-- EXTRACTED MATERIAL follows --

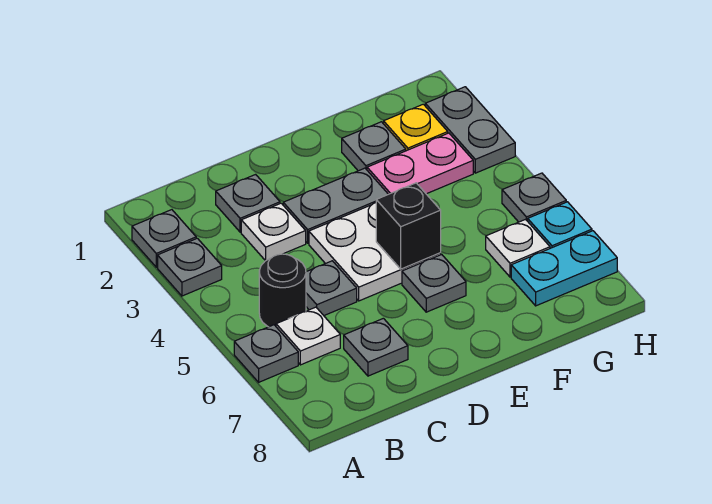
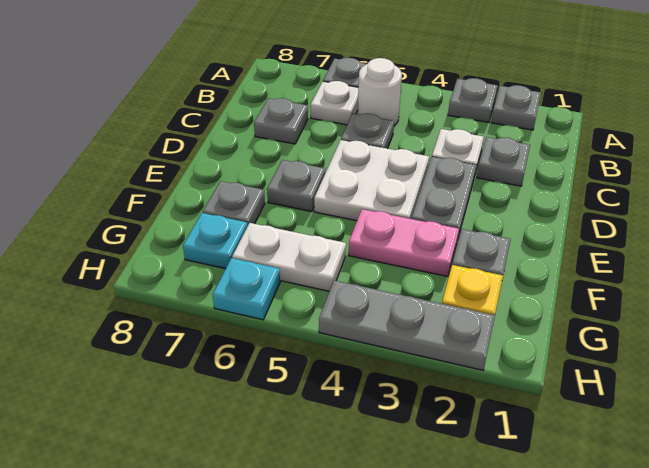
black round brick B5 level 1 -> white round brick B5 level 1
black brick E5 level 2 -> none
pink plate F3:G3 level 1 -> pink plate F3:F4 level 1
white plate G6 level 1 -> white plate G5:G6 level 1
cyan plate G7:H7 level 1 -> cyan plate G7 level 1
grey plate H2:H3 level 1 -> grey plate H2:H4 level 1
grey plate H5 level 1 -> grey plate F7 level 1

-- EXTRACTED MATERIAL concluded --

__TASK REQUIREMENTS__
Copy all the lines of data exactly as they appear, dropping any images.

__ANSWER TO THE EXERCISE__
black round brick B5 level 1 -> white round brick B5 level 1
black brick E5 level 2 -> none
pink plate F3:G3 level 1 -> pink plate F3:F4 level 1
white plate G6 level 1 -> white plate G5:G6 level 1
cyan plate G7:H7 level 1 -> cyan plate G7 level 1
grey plate H2:H3 level 1 -> grey plate H2:H4 level 1
grey plate H5 level 1 -> grey plate F7 level 1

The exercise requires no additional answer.